### [Problem details]
Identify each line in the records below that contains the string "kern" and copy those lines in full.
____
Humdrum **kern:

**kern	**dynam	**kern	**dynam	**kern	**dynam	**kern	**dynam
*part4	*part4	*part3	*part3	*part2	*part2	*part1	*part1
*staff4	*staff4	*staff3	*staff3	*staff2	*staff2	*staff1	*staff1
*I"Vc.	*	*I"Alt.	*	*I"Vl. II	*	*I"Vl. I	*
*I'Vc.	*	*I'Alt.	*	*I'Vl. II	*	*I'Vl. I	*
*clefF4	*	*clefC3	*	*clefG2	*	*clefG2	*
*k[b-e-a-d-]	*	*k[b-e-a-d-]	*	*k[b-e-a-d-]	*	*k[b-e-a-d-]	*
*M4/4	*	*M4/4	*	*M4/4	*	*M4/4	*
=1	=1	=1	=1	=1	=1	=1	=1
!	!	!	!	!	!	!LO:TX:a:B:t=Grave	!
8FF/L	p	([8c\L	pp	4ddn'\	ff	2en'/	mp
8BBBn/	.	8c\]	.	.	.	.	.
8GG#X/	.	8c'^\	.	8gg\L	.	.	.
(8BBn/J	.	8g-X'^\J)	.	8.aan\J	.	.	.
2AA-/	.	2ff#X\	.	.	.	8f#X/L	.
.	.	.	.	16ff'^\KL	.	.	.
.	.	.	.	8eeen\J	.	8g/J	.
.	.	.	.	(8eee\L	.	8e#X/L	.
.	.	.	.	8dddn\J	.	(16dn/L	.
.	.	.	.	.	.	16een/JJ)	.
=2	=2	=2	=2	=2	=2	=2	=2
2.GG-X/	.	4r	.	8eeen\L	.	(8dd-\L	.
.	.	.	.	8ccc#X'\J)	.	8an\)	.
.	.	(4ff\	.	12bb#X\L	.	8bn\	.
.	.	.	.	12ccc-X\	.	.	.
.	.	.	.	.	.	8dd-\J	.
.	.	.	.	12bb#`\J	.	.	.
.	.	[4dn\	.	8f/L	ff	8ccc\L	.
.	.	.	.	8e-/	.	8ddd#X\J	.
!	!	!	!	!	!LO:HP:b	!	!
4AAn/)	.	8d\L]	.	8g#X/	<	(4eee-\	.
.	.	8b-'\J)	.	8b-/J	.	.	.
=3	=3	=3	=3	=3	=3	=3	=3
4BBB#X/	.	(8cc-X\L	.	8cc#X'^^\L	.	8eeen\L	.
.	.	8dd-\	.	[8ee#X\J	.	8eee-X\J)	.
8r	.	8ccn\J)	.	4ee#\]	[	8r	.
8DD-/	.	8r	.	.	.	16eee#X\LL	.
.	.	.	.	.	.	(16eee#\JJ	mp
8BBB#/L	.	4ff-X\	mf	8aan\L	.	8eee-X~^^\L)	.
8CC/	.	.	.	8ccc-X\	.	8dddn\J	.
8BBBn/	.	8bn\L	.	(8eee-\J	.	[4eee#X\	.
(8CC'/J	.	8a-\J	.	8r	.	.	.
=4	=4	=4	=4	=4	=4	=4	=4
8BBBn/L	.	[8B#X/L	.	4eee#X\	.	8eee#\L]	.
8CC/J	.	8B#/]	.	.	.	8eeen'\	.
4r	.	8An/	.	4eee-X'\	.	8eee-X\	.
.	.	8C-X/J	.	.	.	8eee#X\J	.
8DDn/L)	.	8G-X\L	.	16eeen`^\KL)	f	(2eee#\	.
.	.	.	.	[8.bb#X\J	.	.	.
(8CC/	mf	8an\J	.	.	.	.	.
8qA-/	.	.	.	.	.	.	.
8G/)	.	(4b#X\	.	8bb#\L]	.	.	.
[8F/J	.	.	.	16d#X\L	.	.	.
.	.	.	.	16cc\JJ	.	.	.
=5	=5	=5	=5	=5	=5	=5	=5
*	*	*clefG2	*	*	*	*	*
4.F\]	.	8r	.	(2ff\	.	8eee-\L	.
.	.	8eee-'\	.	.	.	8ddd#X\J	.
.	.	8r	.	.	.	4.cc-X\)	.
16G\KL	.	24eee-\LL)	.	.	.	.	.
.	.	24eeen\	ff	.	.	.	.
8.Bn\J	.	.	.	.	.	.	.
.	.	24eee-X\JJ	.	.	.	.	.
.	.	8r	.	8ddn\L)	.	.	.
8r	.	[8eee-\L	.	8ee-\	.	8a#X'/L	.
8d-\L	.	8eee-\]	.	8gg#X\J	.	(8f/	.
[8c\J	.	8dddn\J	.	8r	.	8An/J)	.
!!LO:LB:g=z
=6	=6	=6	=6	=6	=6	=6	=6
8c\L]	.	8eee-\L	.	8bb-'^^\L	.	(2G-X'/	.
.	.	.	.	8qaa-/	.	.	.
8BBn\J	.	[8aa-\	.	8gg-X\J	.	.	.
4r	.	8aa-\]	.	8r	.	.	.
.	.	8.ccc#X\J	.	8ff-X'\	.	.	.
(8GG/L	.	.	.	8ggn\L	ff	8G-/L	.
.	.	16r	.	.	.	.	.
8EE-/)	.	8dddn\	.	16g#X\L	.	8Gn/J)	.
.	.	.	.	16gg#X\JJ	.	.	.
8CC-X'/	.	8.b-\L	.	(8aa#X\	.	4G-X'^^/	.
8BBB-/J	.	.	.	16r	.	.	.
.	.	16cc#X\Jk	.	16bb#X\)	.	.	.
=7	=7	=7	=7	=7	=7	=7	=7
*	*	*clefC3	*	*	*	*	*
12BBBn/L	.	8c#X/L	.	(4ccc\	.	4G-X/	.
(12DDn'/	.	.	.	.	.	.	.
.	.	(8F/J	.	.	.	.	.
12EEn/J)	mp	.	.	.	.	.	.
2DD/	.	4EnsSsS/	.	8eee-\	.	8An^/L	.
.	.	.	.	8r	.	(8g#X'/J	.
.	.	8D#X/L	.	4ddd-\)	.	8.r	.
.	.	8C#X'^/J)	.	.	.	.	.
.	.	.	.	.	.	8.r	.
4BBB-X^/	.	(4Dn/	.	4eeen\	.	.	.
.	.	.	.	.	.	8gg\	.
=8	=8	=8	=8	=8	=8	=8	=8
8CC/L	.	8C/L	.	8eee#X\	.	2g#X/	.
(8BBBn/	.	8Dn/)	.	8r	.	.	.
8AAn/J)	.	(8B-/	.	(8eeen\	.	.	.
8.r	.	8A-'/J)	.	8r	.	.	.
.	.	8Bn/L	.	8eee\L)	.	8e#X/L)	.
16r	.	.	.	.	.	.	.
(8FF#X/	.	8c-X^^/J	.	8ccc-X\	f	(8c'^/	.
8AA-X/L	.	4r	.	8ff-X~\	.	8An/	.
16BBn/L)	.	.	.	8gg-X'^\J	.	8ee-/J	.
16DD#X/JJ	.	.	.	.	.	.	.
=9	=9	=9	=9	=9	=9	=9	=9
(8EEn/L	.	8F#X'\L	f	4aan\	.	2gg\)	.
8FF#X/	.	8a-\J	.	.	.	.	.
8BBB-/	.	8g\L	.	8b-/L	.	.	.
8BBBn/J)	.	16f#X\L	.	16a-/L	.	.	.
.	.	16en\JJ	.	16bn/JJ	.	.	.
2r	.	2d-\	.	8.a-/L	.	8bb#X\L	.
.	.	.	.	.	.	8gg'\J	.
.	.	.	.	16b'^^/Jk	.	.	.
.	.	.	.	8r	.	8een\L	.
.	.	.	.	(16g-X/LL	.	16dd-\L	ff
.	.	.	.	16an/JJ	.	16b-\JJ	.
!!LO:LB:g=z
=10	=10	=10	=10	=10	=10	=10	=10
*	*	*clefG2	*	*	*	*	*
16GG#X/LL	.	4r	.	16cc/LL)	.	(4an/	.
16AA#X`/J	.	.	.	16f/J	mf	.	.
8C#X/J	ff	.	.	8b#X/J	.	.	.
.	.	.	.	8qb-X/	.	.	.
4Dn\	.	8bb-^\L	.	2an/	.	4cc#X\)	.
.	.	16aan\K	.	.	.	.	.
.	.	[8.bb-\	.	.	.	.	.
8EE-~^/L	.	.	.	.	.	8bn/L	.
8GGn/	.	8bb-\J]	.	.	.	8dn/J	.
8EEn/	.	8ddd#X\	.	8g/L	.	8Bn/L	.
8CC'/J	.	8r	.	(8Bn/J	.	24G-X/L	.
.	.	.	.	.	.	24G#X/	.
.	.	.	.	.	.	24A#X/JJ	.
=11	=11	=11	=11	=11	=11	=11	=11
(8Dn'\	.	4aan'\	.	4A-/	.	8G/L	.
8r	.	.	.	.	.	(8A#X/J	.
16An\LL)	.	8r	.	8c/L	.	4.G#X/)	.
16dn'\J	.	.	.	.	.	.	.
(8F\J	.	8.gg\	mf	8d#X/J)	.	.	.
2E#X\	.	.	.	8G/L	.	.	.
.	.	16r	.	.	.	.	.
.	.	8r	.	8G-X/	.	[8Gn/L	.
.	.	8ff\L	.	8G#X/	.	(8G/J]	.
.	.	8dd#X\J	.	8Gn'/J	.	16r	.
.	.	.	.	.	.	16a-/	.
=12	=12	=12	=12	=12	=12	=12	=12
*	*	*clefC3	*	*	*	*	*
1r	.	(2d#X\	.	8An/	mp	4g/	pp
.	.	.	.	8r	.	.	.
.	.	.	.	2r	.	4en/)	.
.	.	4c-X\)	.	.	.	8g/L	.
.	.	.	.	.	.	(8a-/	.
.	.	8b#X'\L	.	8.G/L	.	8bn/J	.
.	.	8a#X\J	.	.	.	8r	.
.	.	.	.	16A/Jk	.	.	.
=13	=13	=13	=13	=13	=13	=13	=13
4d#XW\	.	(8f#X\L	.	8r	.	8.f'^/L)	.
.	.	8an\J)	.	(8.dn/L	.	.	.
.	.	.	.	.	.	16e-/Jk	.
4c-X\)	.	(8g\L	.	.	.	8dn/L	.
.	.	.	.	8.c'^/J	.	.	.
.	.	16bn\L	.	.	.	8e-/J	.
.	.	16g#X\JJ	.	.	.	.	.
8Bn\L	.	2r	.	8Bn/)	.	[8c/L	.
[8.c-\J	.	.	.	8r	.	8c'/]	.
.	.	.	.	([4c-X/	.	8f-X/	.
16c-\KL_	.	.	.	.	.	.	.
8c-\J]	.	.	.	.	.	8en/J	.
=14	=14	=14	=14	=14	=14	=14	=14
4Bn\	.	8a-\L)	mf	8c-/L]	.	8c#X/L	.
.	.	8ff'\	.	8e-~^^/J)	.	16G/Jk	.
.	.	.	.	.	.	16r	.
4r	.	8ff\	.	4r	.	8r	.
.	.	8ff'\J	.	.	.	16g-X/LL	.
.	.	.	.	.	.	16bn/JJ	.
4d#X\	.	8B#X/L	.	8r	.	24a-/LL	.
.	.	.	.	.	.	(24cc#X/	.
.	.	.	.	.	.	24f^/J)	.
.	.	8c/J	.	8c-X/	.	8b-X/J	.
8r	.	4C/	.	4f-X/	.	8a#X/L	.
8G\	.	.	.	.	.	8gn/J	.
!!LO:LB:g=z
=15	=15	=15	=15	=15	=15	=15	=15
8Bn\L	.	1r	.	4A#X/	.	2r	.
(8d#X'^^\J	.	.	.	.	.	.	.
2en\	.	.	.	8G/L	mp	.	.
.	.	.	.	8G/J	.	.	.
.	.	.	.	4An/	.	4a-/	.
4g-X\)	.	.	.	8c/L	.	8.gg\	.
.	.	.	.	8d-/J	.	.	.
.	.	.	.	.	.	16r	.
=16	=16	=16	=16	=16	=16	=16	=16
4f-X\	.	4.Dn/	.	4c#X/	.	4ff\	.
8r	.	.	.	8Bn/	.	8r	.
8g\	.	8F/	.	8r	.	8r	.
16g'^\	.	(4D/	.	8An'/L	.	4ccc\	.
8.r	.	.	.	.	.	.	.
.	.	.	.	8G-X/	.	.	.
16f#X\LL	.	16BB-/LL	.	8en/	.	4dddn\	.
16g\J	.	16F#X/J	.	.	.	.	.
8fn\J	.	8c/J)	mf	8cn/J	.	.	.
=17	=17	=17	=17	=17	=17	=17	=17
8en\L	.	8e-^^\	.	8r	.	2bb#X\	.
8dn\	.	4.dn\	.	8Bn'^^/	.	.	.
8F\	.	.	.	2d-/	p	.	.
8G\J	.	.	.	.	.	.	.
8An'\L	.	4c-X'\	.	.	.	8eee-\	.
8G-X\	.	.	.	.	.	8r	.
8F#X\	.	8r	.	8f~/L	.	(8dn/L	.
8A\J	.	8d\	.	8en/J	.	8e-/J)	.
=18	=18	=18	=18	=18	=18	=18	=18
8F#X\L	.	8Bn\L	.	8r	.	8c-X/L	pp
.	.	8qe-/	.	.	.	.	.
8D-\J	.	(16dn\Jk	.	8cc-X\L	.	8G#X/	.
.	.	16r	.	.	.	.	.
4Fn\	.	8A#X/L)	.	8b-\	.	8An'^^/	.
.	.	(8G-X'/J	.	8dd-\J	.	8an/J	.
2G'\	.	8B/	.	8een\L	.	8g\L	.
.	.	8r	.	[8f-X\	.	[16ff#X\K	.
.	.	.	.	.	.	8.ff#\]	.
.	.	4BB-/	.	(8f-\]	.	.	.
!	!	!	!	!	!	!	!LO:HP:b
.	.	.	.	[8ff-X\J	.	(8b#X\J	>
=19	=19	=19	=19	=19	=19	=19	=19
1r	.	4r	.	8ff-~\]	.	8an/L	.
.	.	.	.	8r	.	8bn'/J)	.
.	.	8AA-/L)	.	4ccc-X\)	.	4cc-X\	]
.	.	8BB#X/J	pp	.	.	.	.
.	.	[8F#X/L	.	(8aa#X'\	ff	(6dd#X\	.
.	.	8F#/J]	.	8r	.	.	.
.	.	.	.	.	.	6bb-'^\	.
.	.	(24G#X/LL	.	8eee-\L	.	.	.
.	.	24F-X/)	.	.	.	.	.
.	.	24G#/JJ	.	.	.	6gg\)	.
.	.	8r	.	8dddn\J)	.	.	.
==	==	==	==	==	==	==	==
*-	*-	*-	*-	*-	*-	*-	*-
____
### [Task response]
Humdrum **kern:
**kern	**dynam	**kern	**dynam	**kern	**dynam	**kern	**dynam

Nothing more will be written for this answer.